**Extracted information**
□ □ □ □

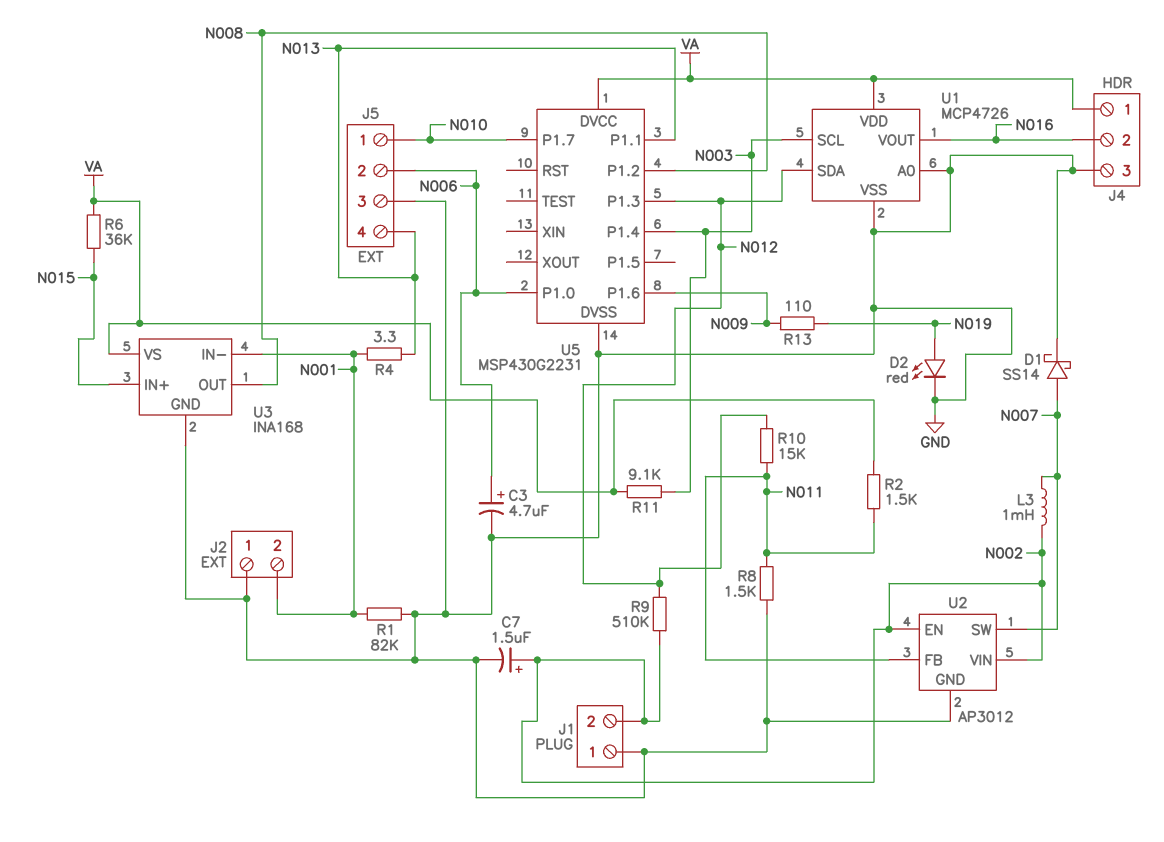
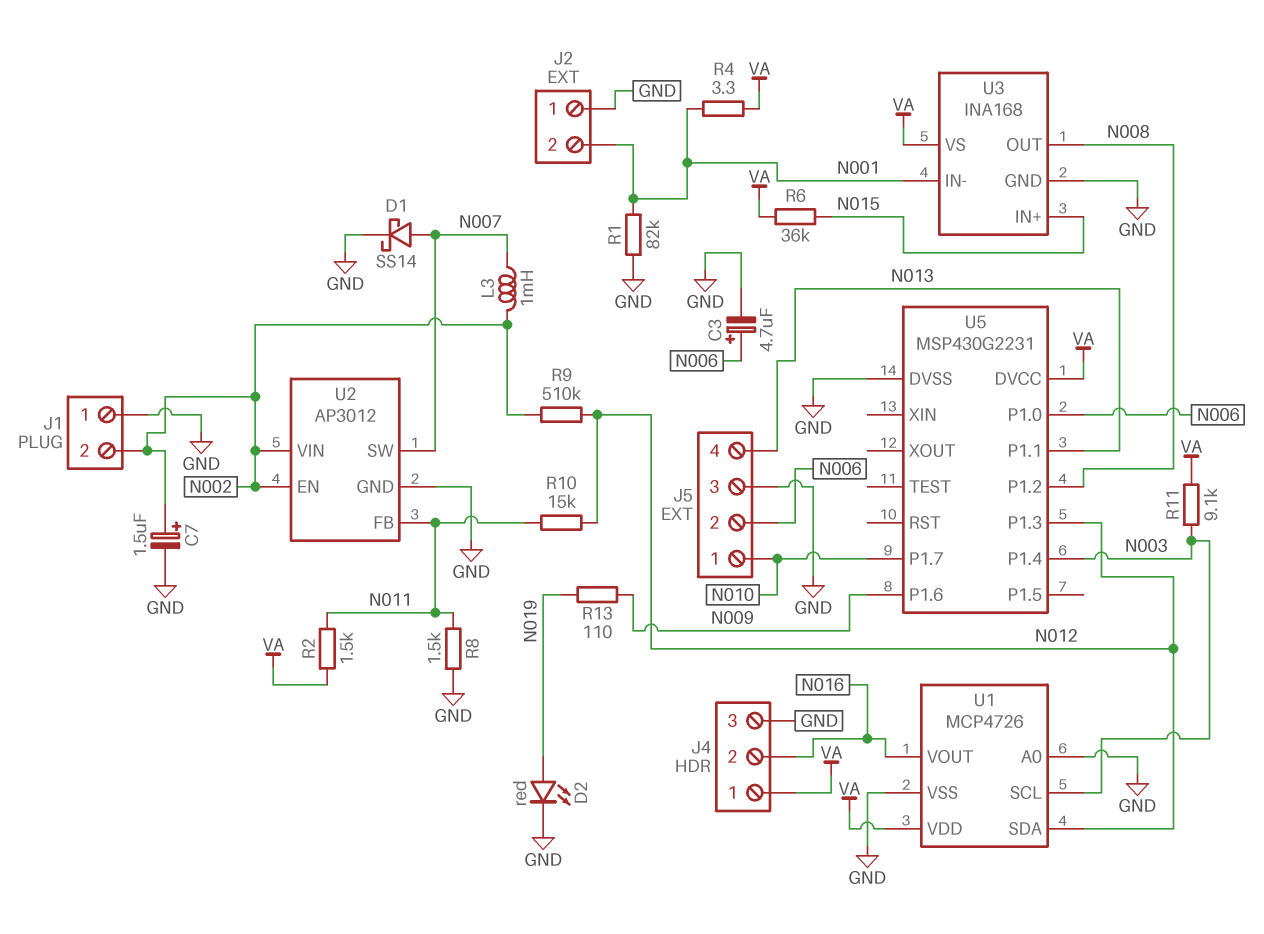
R4: 3.3 (N001, N013) -> 3.3 (N001, VA)

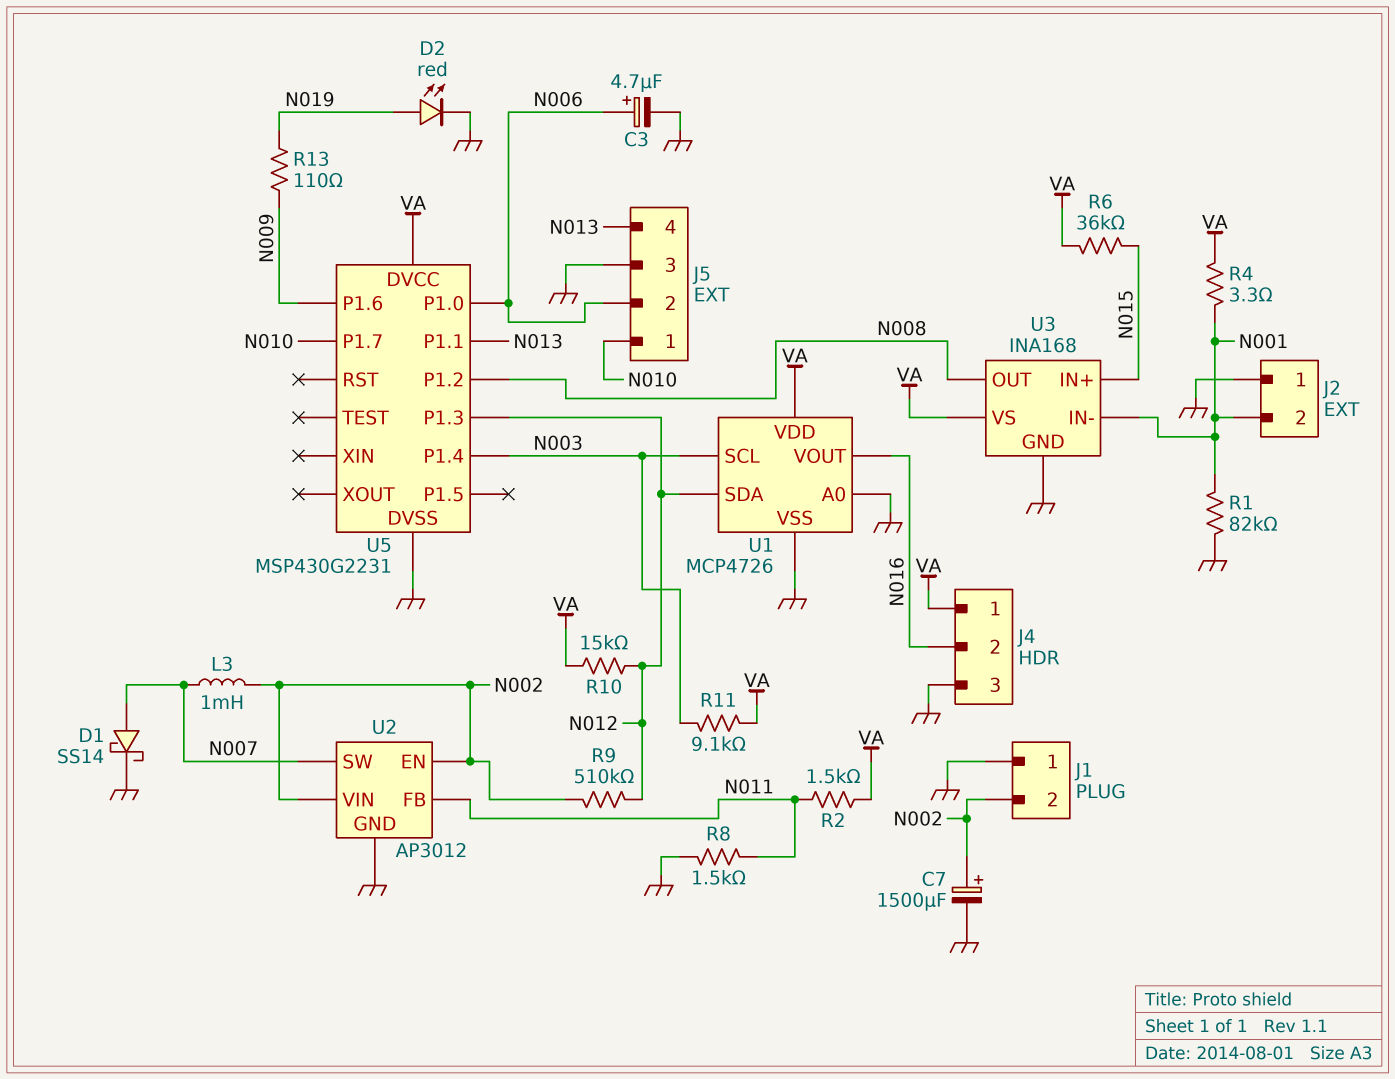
C7: 1.5uF (plus N002, minus GND) -> 1500uF (plus N002, minus GND)
R10: 15k (N011, N012) -> 15k (N012, VA)

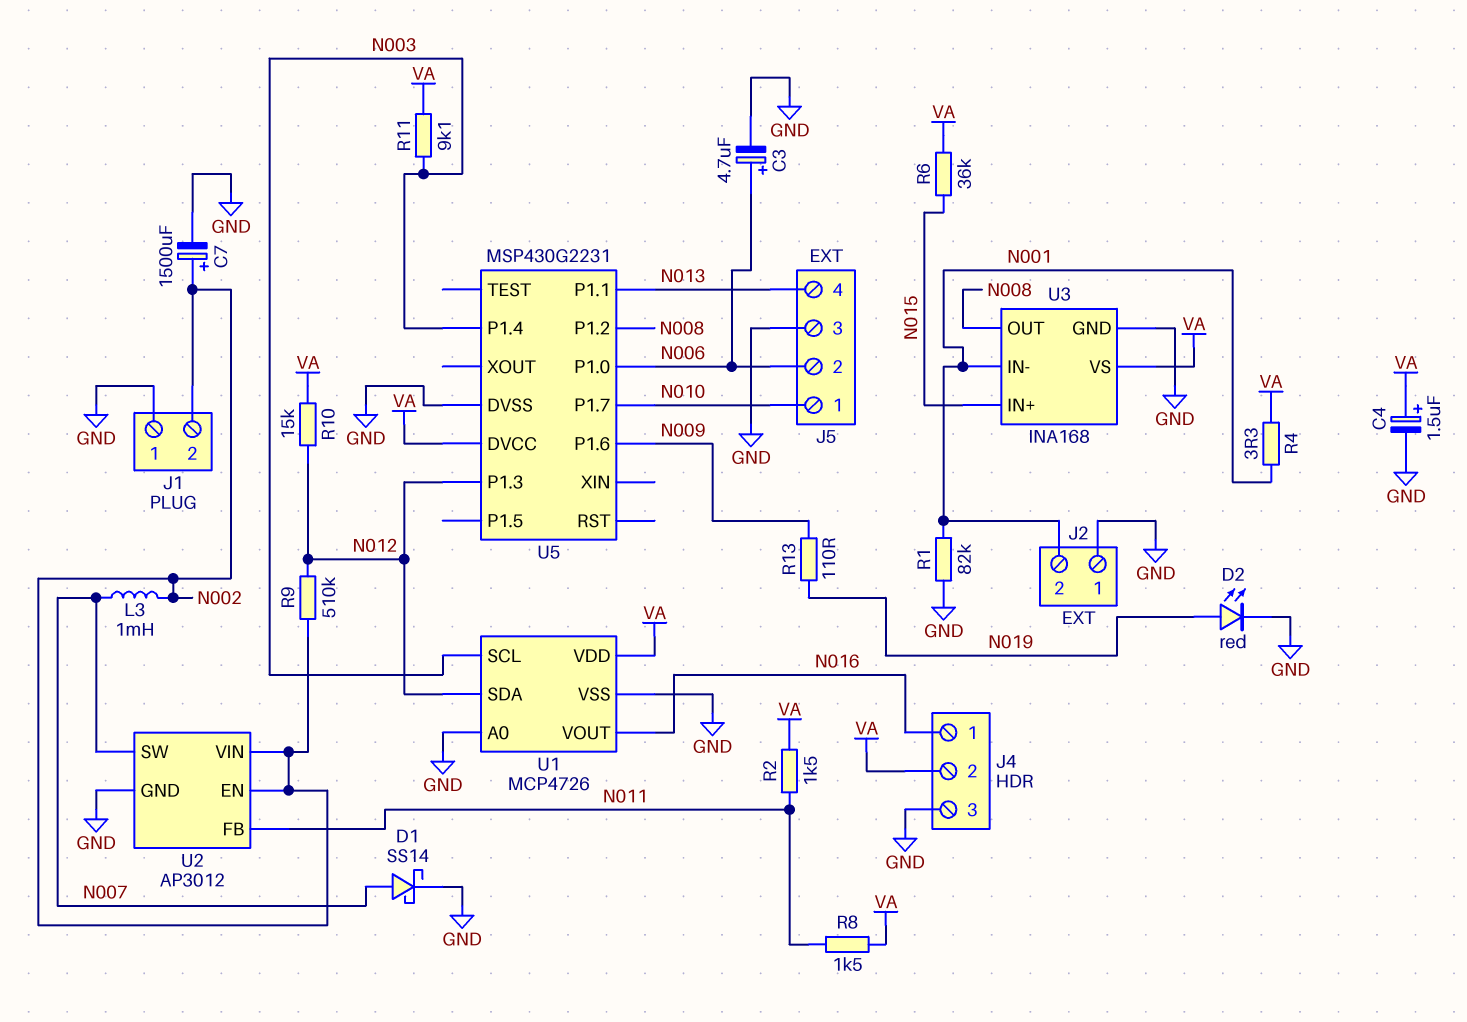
C4: none -> 1.5uF (plus VA, minus GND)
J4 pin 1: VA -> N016
J4 pin 2: N016 -> VA
R8: 1.5k (GND, N011) -> 1.5k (N011, VA)

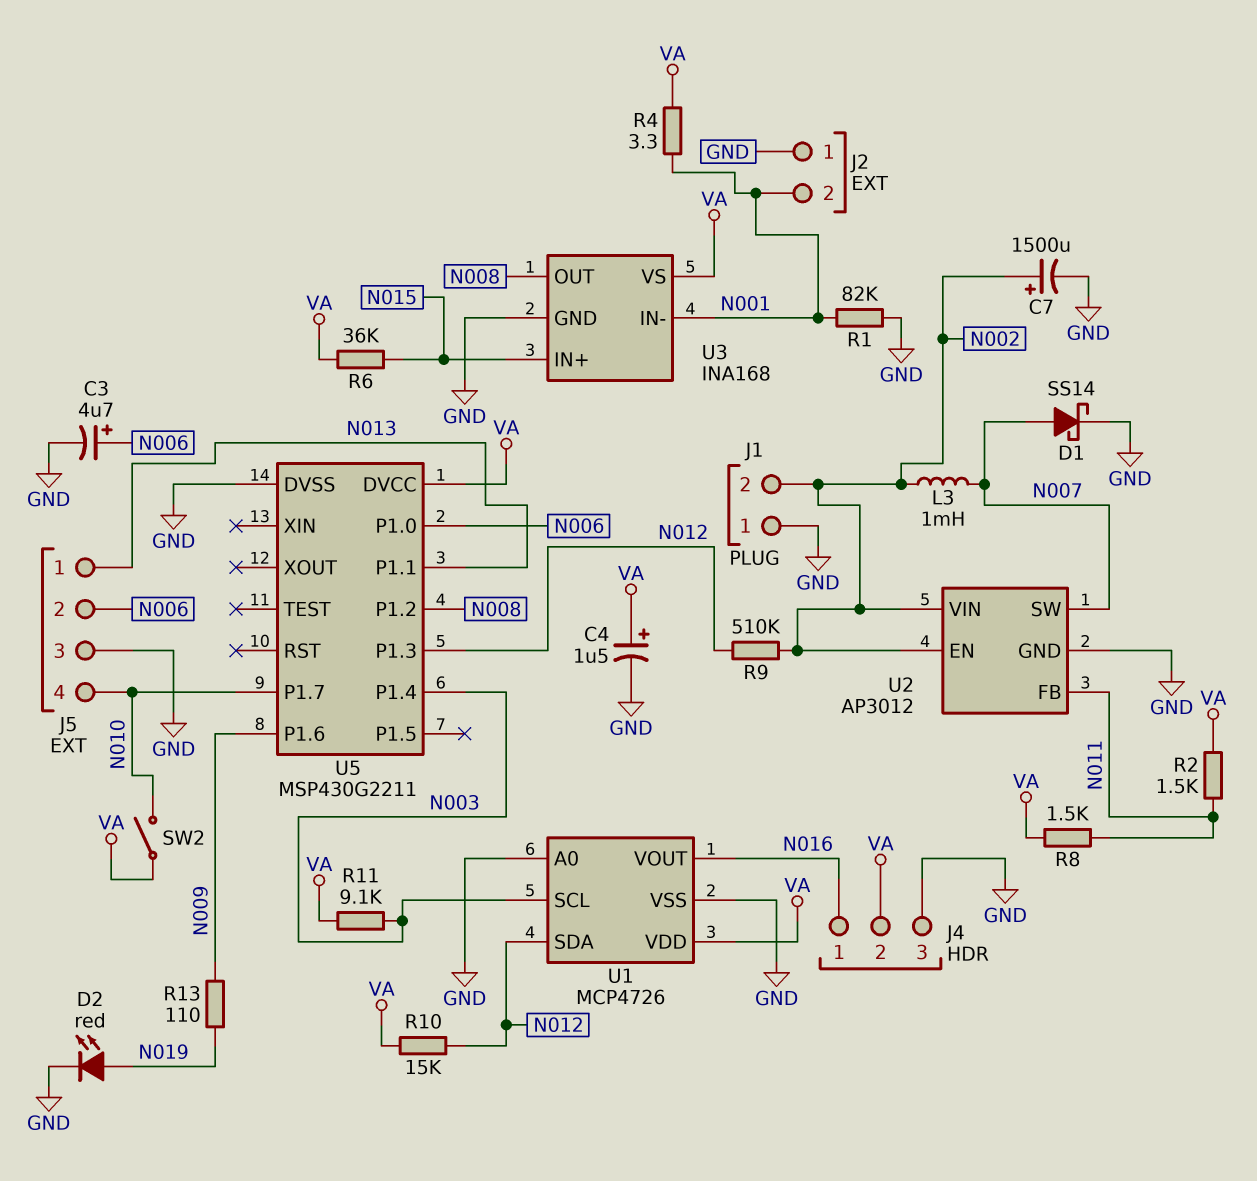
J5 pin 1: N010 -> N013
J5 pin 4: N013 -> N010
SW2: none -> switch (N010, VA)
U5: MSP430G2231 -> MSP430G2211

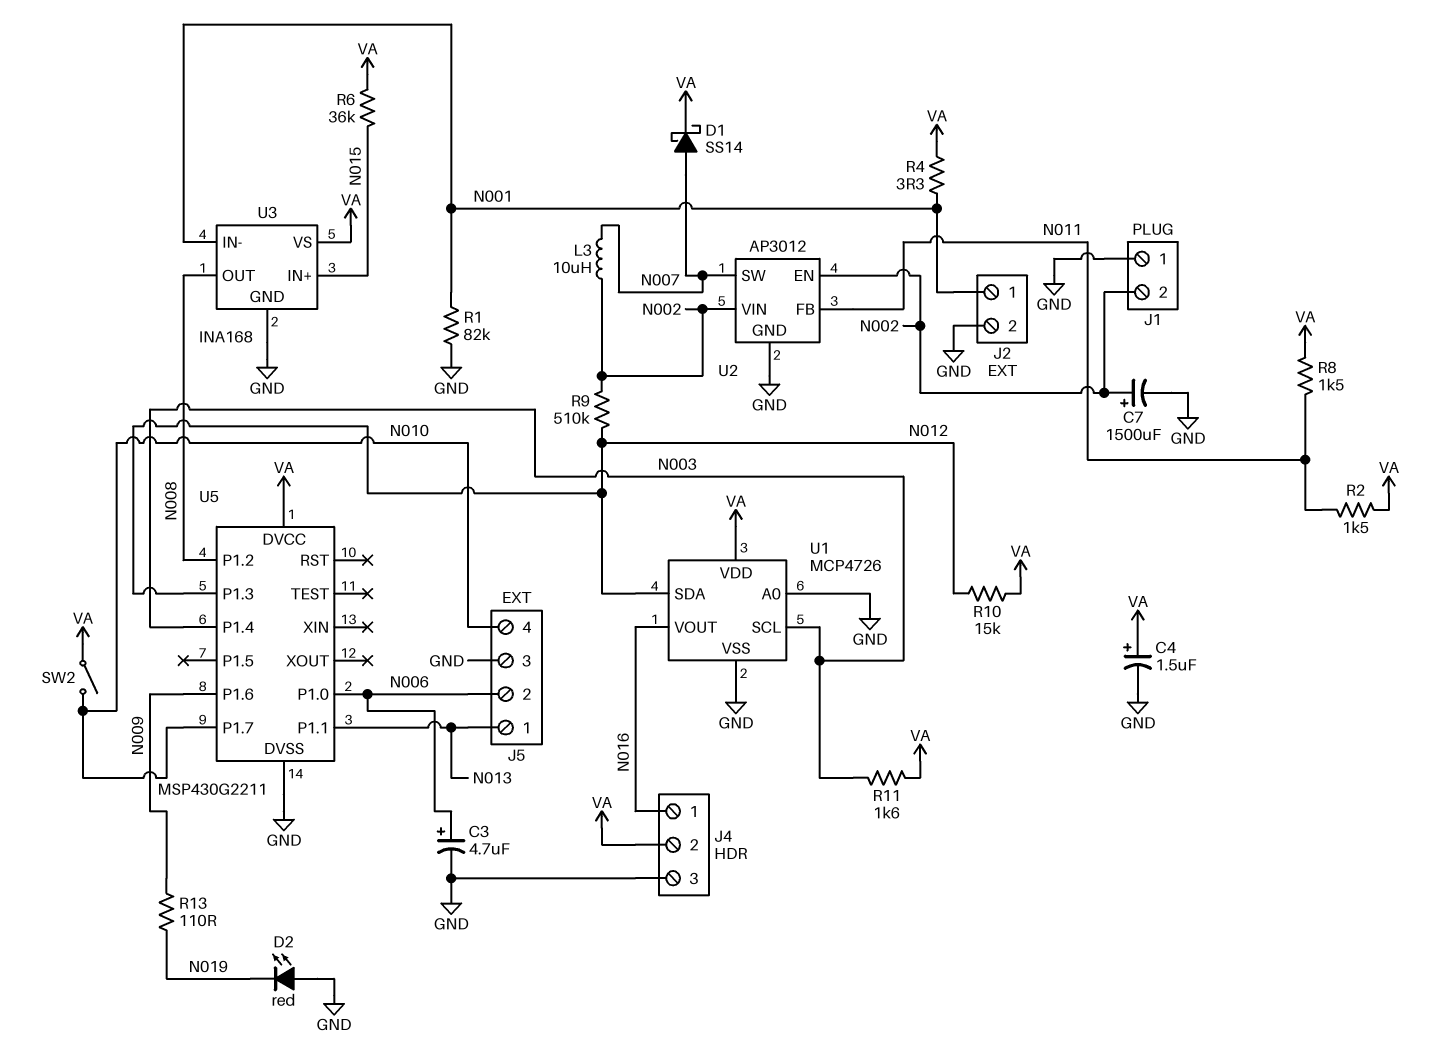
D1: schottky SS14 (A N007, K GND) -> schottky SS14 (A N007, K VA)
D2: LED red (A N019, K GND) -> LED red (A GND, K N019)
J2 pin 1: GND -> N001
J2 pin 2: N001 -> GND
L3: 1mH (N002, N007) -> 10uH (N002, N007)
R11: 9.1k (N003, VA) -> 1.6k (N003, VA)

□ □ □ □

**What the task asks**
Return the material as it stands. Leave out the pictures.

**Output**
R4: 3.3 (N001, N013) -> 3.3 (N001, VA)

C7: 1.5uF (plus N002, minus GND) -> 1500uF (plus N002, minus GND)
R10: 15k (N011, N012) -> 15k (N012, VA)

C4: none -> 1.5uF (plus VA, minus GND)
J4 pin 1: VA -> N016
J4 pin 2: N016 -> VA
R8: 1.5k (GND, N011) -> 1.5k (N011, VA)

J5 pin 1: N010 -> N013
J5 pin 4: N013 -> N010
SW2: none -> switch (N010, VA)
U5: MSP430G2231 -> MSP430G2211

D1: schottky SS14 (A N007, K GND) -> schottky SS14 (A N007, K VA)
D2: LED red (A N019, K GND) -> LED red (A GND, K N019)
J2 pin 1: GND -> N001
J2 pin 2: N001 -> GND
L3: 1mH (N002, N007) -> 10uH (N002, N007)
R11: 9.1k (N003, VA) -> 1.6k (N003, VA)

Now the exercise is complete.